# What the task requires
Look through the data below for the string "degrees", and copy every line where it turns up.

=== Begin Enclosure ===

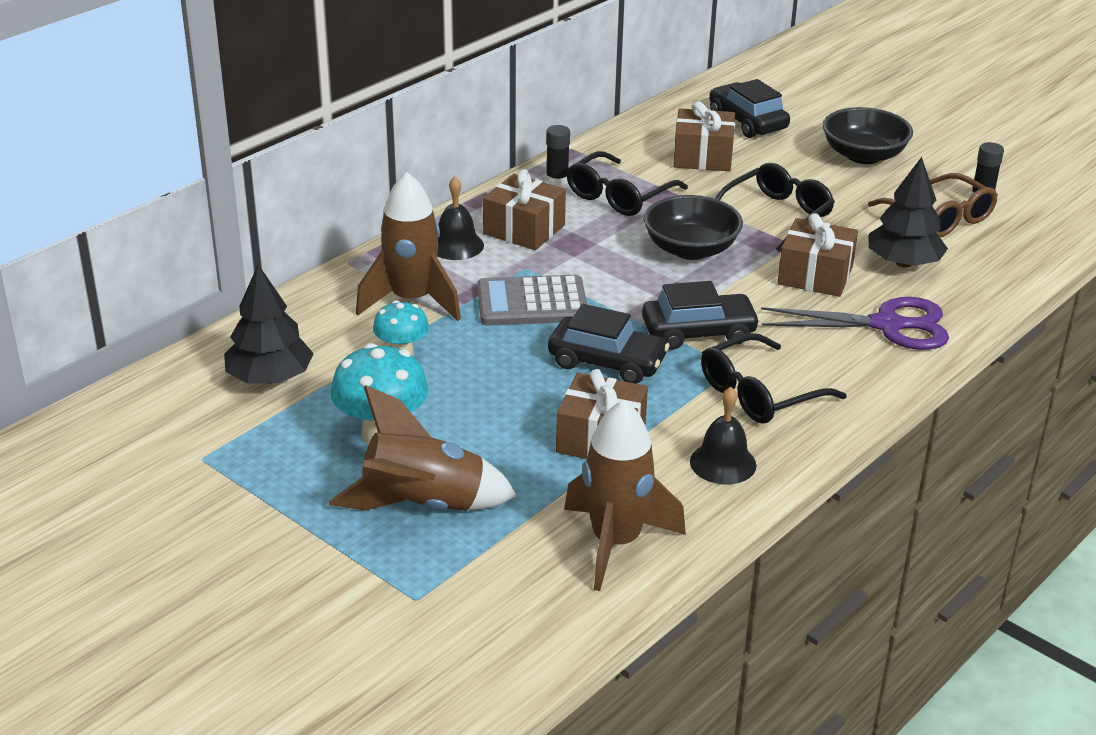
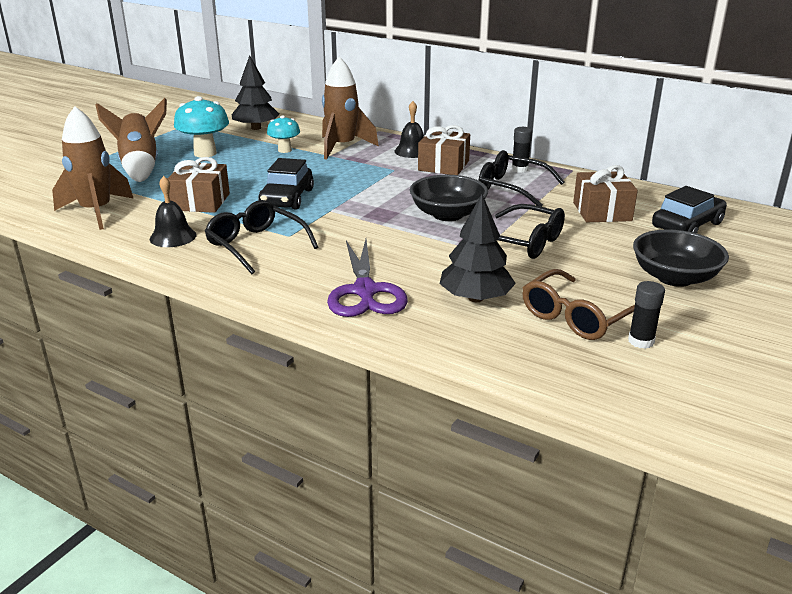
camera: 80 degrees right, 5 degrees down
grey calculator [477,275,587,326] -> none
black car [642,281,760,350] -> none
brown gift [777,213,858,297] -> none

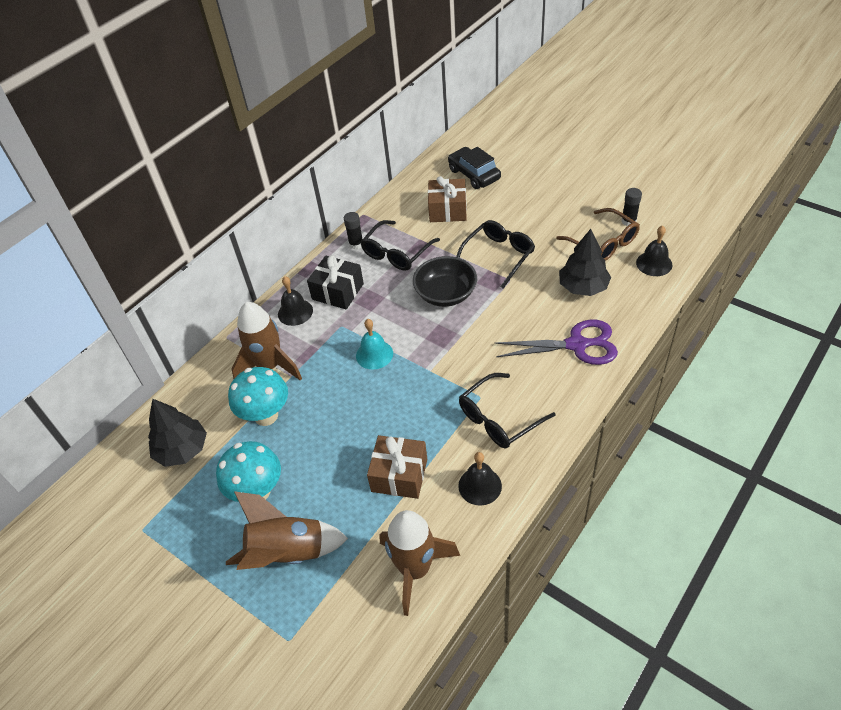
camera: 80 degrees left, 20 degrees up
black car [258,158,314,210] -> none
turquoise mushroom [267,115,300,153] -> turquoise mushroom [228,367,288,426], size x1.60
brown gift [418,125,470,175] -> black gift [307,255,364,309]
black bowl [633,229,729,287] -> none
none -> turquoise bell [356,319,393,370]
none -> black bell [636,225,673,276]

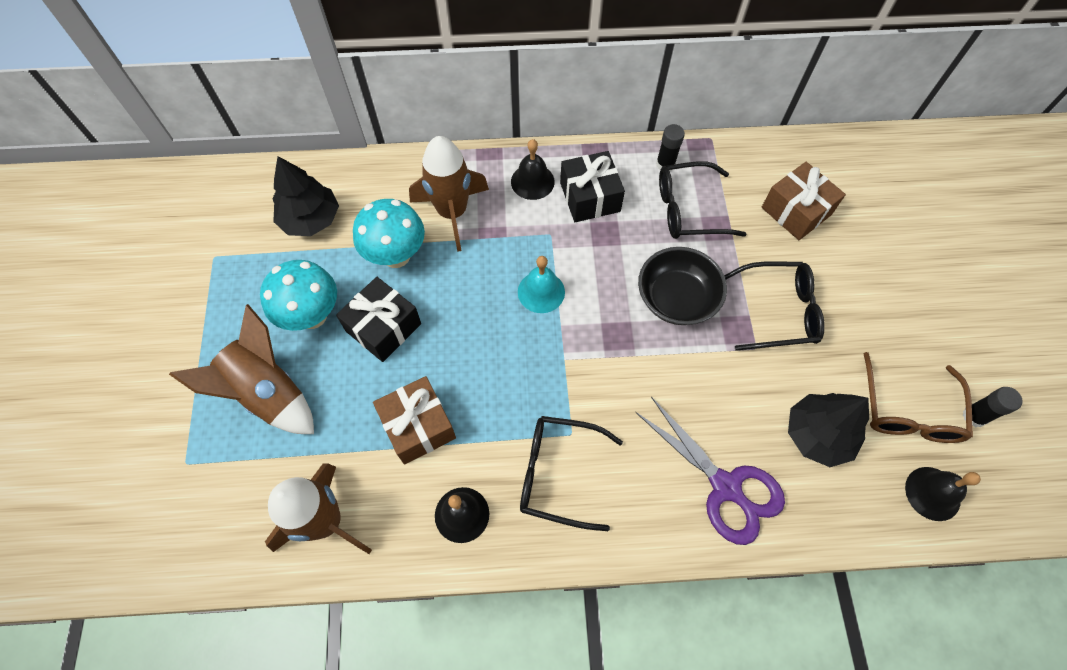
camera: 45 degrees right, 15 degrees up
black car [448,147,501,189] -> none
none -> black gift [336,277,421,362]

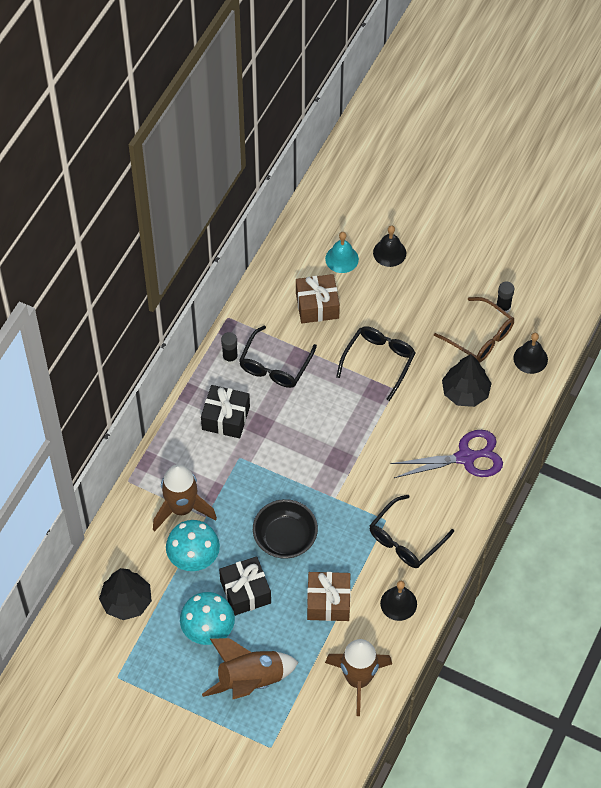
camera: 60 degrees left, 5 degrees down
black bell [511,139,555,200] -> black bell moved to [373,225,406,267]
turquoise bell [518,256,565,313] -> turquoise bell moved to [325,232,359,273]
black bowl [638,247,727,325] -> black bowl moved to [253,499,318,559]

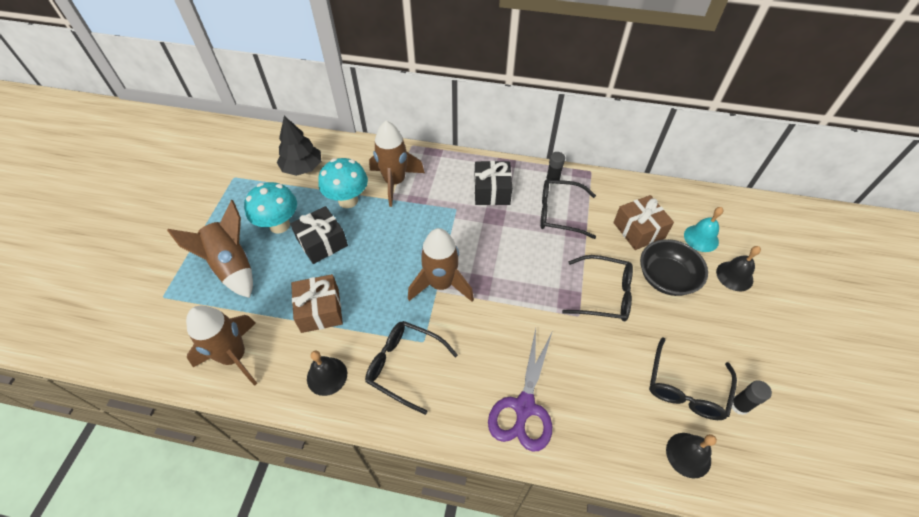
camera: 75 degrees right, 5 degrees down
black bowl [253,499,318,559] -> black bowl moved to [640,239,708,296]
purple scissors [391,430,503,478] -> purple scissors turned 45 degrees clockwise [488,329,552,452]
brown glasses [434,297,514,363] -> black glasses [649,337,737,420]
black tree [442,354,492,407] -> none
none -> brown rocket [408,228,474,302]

=== End Enclosure ===

# Exercise output
camera: 80 degrees right, 5 degrees down
camera: 80 degrees left, 20 degrees up
camera: 45 degrees right, 15 degrees up
camera: 60 degrees left, 5 degrees down
camera: 75 degrees right, 5 degrees down
purple scissors [391,430,503,478] -> purple scissors turned 45 degrees clockwise [488,329,552,452]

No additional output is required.